- [The records]
▬▬▬▬▬▬▬▬▬▬

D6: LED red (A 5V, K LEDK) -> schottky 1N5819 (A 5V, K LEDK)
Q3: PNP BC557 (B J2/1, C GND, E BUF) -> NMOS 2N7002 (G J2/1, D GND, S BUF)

▬▬▬▬▬▬▬▬▬▬

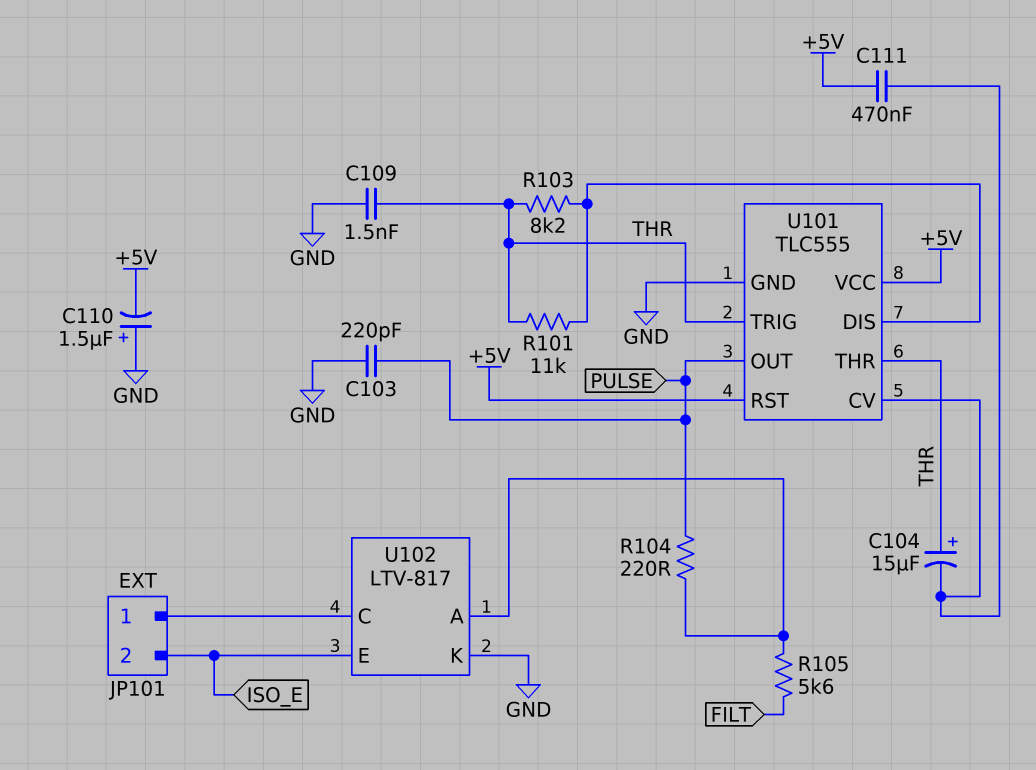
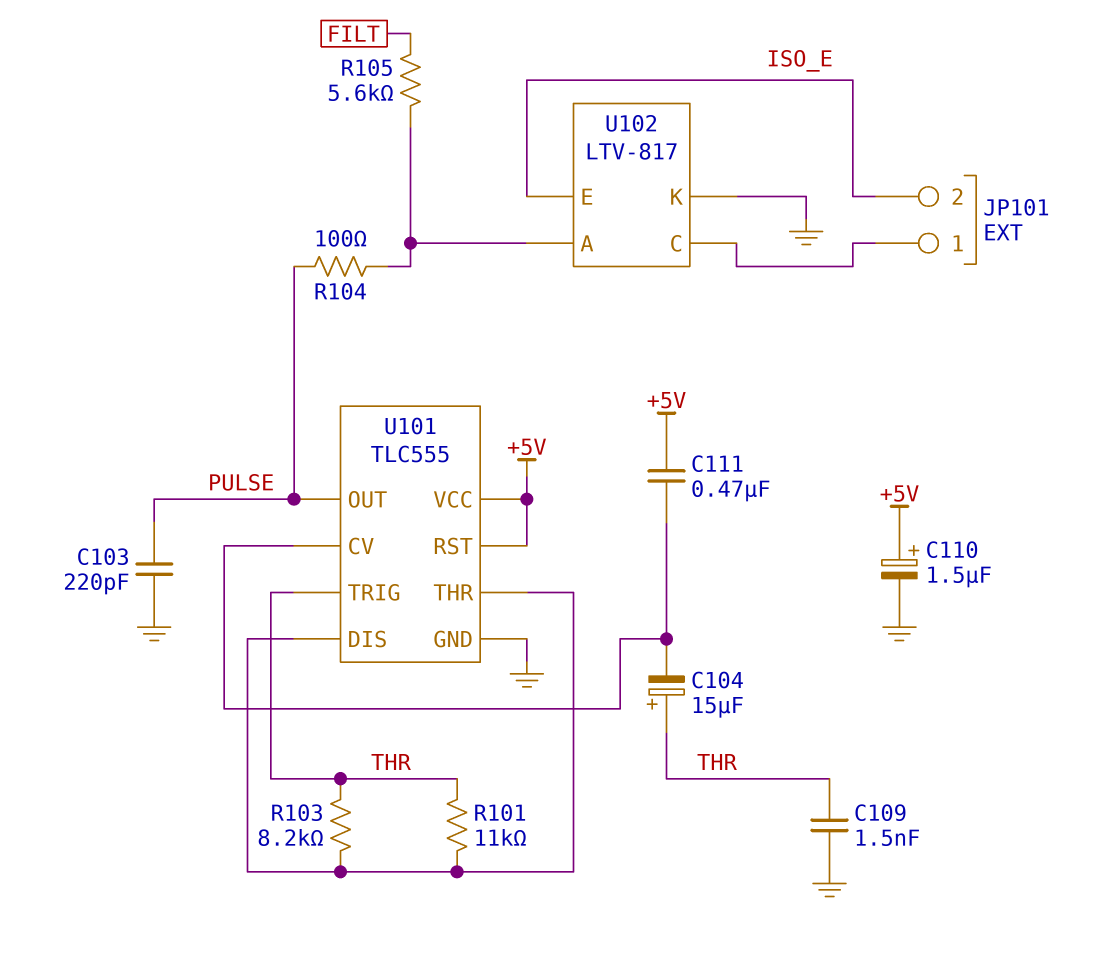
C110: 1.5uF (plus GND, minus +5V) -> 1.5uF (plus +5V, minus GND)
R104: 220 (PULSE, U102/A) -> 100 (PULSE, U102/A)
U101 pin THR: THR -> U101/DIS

▬▬▬▬▬▬▬▬▬▬

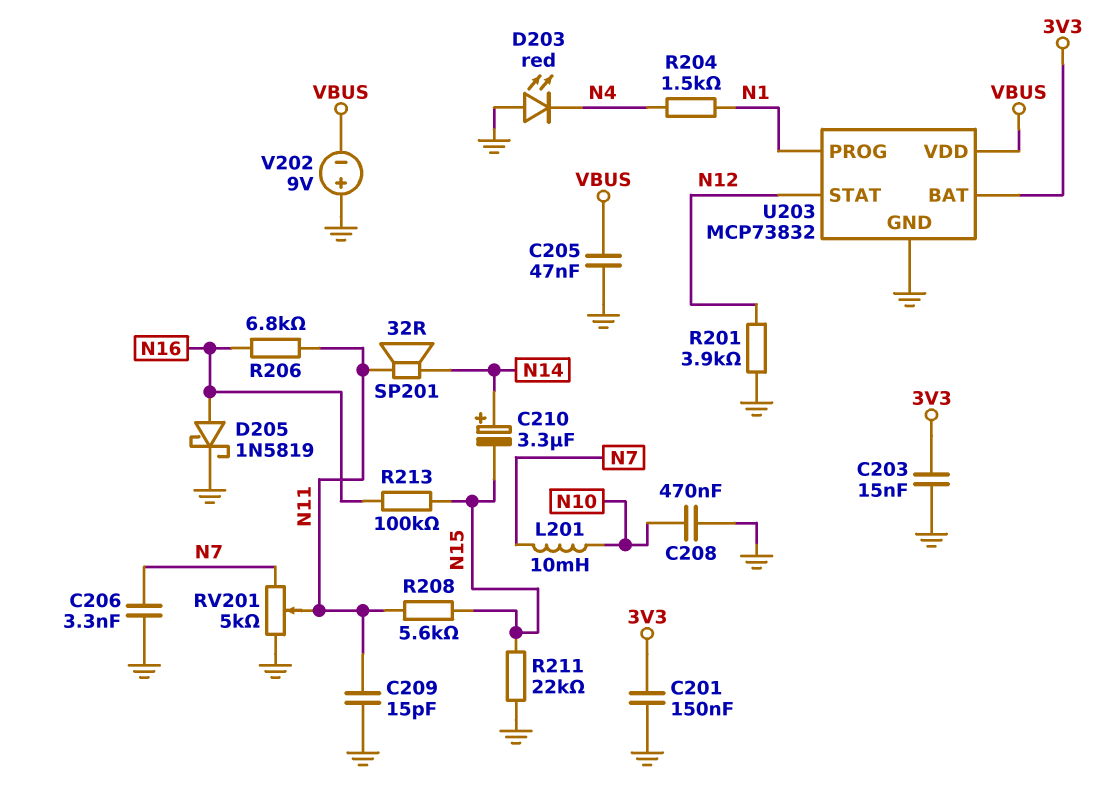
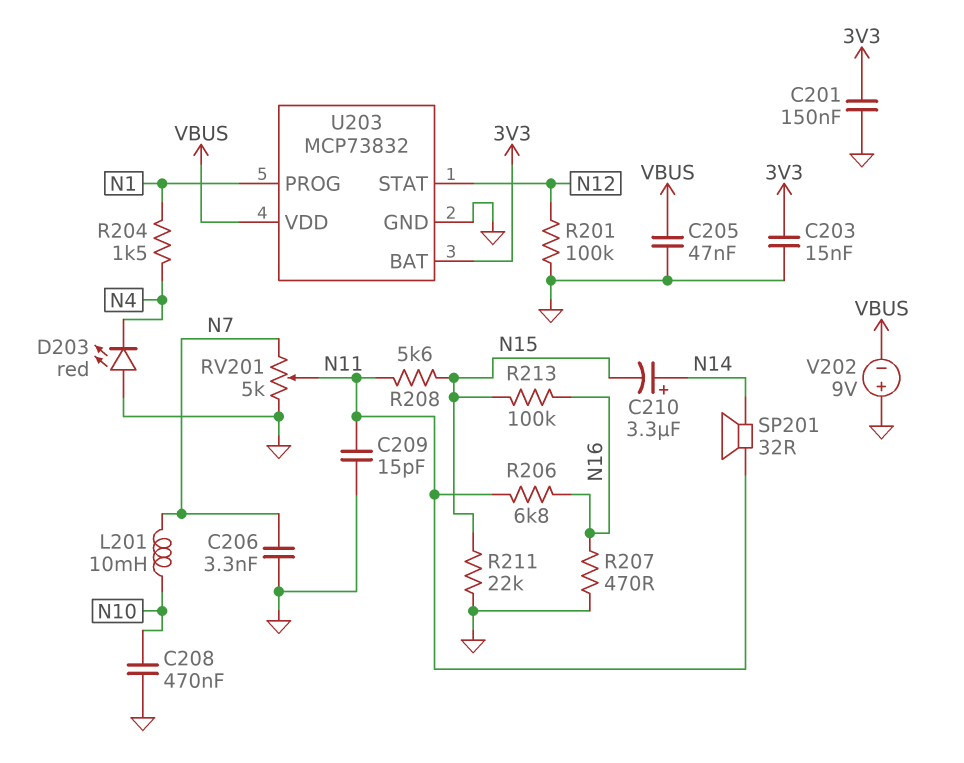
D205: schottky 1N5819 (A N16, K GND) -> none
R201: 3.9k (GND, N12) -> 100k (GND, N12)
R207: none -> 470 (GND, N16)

▬▬▬▬▬▬▬▬▬▬

- [Work required] Going down the listing above, begin printing at the line with "R201: 3.9k (GND, N12) -> 100k (GND, N12)" and finish with the line with "R207: none -> 470 (GND, N16)", exactly as they appear.

- [Your solution]
R201: 3.9k (GND, N12) -> 100k (GND, N12)
R207: none -> 470 (GND, N16)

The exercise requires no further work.